*** Block opens ***
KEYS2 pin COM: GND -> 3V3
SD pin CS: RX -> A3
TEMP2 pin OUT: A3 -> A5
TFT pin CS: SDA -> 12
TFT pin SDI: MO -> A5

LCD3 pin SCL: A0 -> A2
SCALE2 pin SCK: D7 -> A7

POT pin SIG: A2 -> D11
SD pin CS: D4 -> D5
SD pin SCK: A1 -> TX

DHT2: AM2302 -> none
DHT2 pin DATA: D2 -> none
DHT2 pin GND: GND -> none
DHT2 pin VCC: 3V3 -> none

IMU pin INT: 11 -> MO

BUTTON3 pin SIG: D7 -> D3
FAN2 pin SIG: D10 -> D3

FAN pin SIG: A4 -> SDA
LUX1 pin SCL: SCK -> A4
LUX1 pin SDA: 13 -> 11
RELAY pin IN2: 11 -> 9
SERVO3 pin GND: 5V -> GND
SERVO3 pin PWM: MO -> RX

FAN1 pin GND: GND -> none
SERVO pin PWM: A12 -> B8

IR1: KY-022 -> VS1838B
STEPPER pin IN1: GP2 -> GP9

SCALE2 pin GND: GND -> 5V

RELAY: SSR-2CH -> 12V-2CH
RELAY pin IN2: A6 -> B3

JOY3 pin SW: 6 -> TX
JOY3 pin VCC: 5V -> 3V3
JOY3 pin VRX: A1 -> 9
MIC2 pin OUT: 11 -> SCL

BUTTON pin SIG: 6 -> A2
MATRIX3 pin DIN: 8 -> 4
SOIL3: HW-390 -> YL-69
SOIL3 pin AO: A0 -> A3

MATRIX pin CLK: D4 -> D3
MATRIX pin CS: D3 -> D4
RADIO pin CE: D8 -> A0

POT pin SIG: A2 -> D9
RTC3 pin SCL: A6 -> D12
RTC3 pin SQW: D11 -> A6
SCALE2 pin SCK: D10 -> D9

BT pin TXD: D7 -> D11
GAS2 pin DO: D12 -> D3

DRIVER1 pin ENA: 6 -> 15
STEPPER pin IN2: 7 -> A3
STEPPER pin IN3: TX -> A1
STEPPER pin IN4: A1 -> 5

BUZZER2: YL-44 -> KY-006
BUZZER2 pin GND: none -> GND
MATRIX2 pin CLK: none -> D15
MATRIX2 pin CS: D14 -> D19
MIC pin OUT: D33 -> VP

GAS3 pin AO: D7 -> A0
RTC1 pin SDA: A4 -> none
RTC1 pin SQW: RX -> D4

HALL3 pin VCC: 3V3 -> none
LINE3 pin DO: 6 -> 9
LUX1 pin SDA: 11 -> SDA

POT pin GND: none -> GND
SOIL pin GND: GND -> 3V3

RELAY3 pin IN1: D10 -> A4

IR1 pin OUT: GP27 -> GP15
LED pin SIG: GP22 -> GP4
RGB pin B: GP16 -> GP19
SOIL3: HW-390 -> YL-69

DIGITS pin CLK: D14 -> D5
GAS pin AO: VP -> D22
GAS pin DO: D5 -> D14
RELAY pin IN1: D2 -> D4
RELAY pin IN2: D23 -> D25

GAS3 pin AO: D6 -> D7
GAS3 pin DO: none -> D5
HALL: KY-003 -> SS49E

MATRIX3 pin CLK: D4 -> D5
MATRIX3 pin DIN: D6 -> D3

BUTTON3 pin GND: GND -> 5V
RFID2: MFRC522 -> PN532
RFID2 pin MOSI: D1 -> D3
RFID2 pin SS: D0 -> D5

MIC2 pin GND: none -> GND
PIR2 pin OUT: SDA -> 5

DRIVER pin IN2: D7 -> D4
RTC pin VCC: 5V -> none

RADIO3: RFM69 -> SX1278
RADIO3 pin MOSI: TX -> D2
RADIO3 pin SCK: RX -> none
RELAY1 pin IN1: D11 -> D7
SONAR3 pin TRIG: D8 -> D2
*** Block closes ***
What the task asks: Only one part of the material above is to be transcribed, namely the lines starting with the line that has "SOIL pin GND: GND -> 3V3" and going on through the line that has "RTC pin VCC: 5V -> none", exactly as they stand.

Solved problem:
SOIL pin GND: GND -> 3V3

RELAY3 pin IN1: D10 -> A4

IR1 pin OUT: GP27 -> GP15
LED pin SIG: GP22 -> GP4
RGB pin B: GP16 -> GP19
SOIL3: HW-390 -> YL-69

DIGITS pin CLK: D14 -> D5
GAS pin AO: VP -> D22
GAS pin DO: D5 -> D14
RELAY pin IN1: D2 -> D4
RELAY pin IN2: D23 -> D25

GAS3 pin AO: D6 -> D7
GAS3 pin DO: none -> D5
HALL: KY-003 -> SS49E

MATRIX3 pin CLK: D4 -> D5
MATRIX3 pin DIN: D6 -> D3

BUTTON3 pin GND: GND -> 5V
RFID2: MFRC522 -> PN532
RFID2 pin MOSI: D1 -> D3
RFID2 pin SS: D0 -> D5

MIC2 pin GND: none -> GND
PIR2 pin OUT: SDA -> 5

DRIVER pin IN2: D7 -> D4
RTC pin VCC: 5V -> none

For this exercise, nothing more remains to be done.